◆ **Short task**:
Can you rewrite the lines of the records below with "Rabat" replaced by "Casablanca" throughout and nothing else changed? Leave the pictures out of your answer.
──────────────────────────────
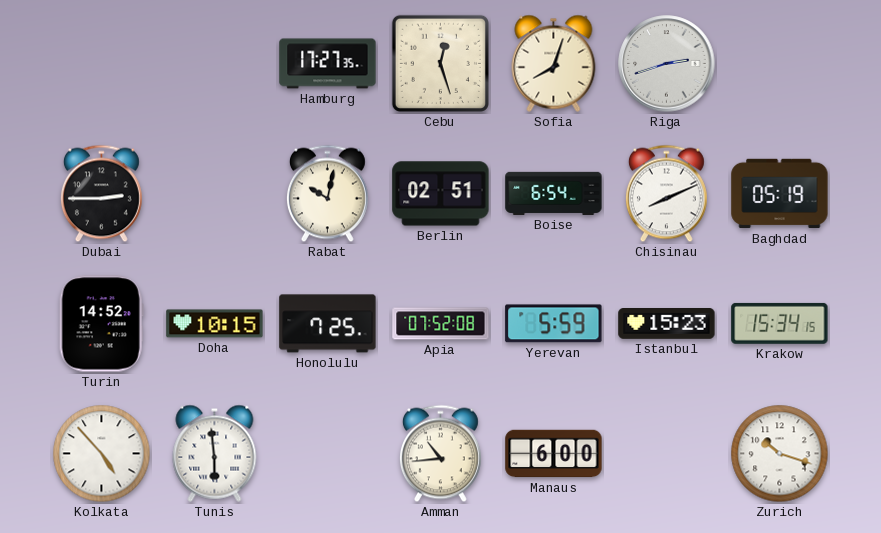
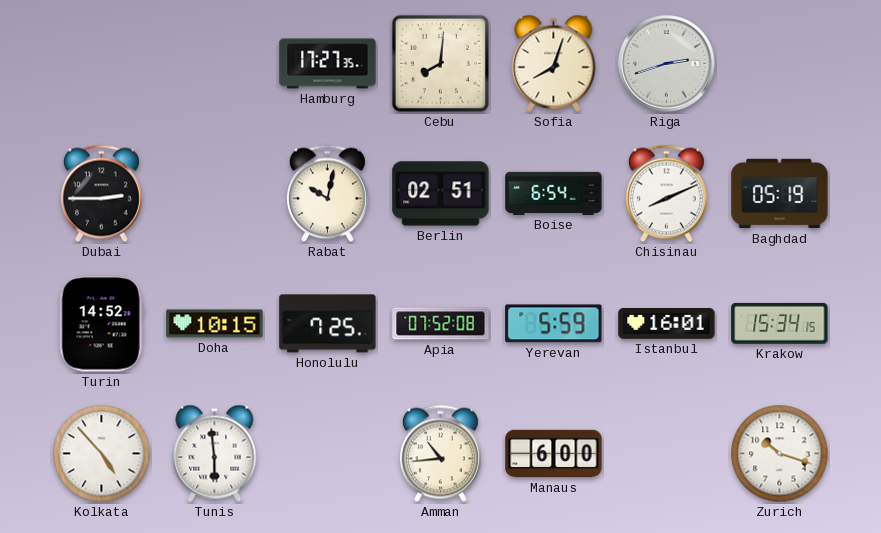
Cebu: 12:27 -> 8:01
Istanbul: 15:23 -> 16:01
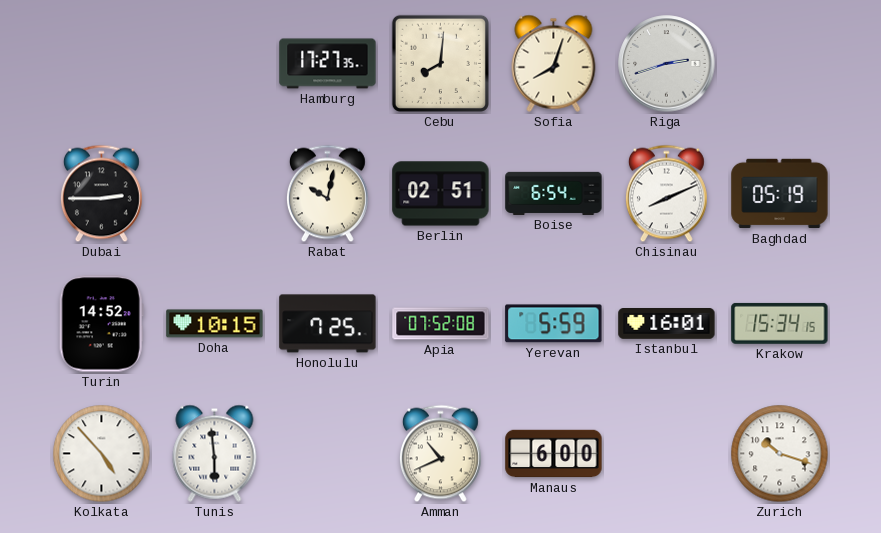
Amman: 10:44 -> 10:41
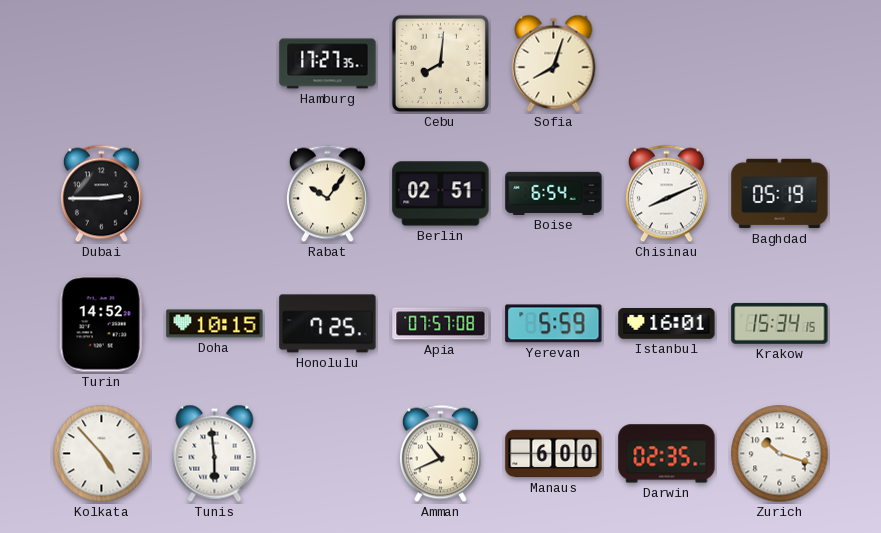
Riga: 2:42 -> none
Rabat: 10:02 -> 10:06
Apia: 07:52 -> 07:57
Darwin: none -> 02:35
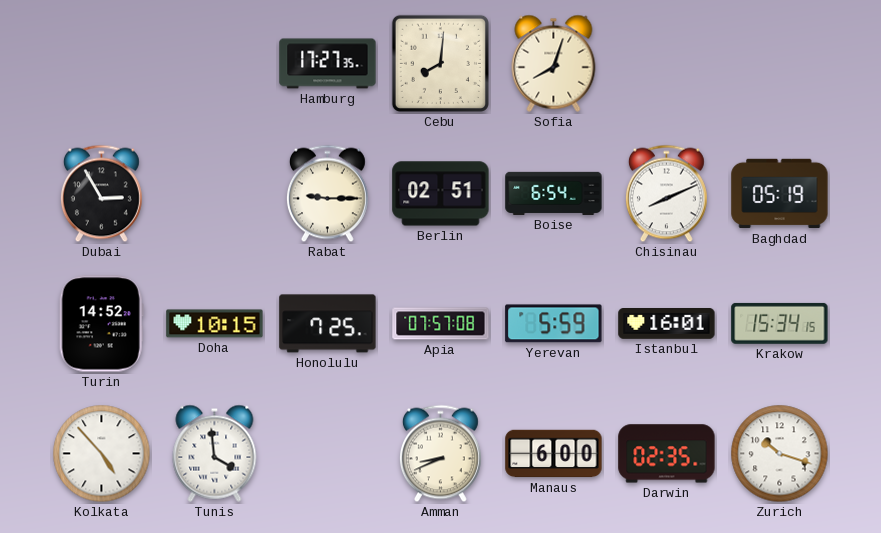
Dubai: 2:45 -> 2:55
Rabat: 10:06 -> 9:15
Tunis: 5:59 -> 3:59
Amman: 10:41 -> 8:41
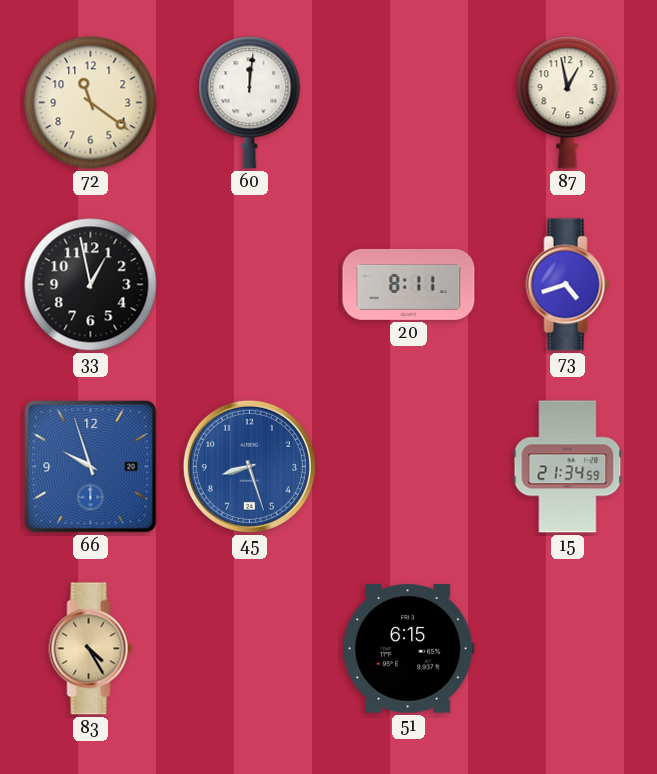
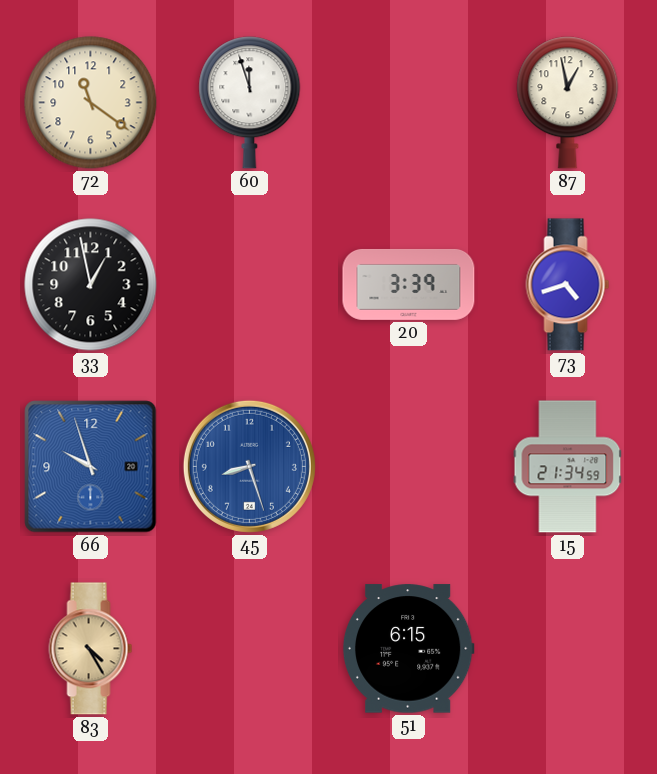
60: 12:01 -> 11:57
20: 8:11 -> 3:39
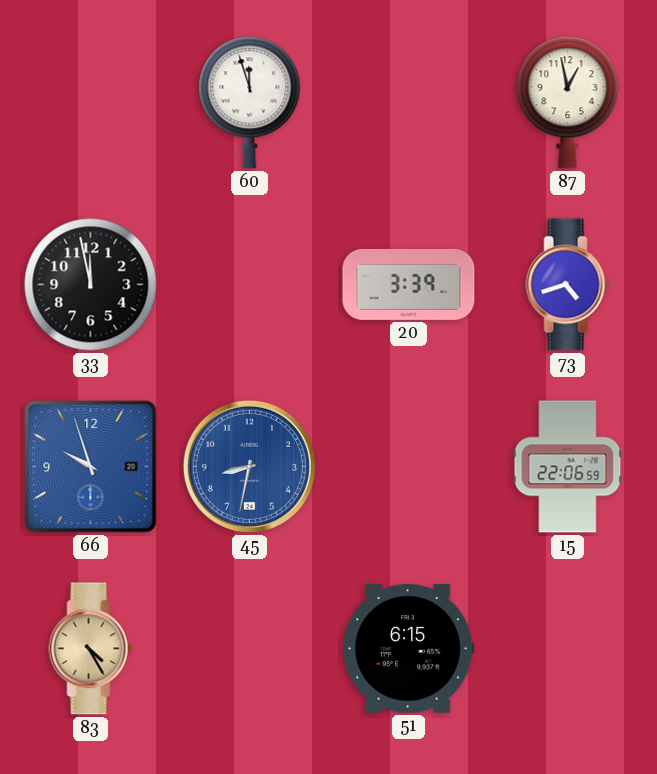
72: 11:21 -> none
33: 12:58 -> 11:58
45: 8:27 -> 8:32
15: 21:34 -> 22:06
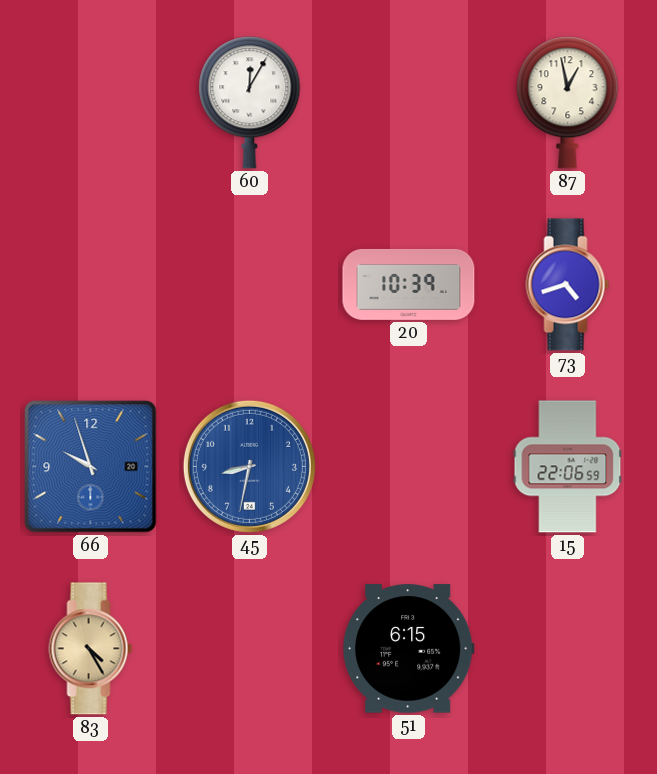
60: 11:57 -> 12:05
33: 11:58 -> none
20: 3:39 -> 10:39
──────────────────────────────
◆ **Answer for this exercise**:
Cebu: 12:27 -> 8:01
Istanbul: 15:23 -> 16:01
Amman: 10:44 -> 10:41
Riga: 2:42 -> none
Casablanca: 10:02 -> 10:06
Apia: 07:52 -> 07:57
Darwin: none -> 02:35
Dubai: 2:45 -> 2:55
Casablanca: 10:06 -> 9:15
Tunis: 5:59 -> 3:59
Amman: 10:41 -> 8:41
60: 12:01 -> 11:57
20: 8:11 -> 3:39
72: 11:21 -> none
33: 12:58 -> 11:58
45: 8:27 -> 8:32
15: 21:34 -> 22:06
60: 11:57 -> 12:05
33: 11:58 -> none
20: 3:39 -> 10:39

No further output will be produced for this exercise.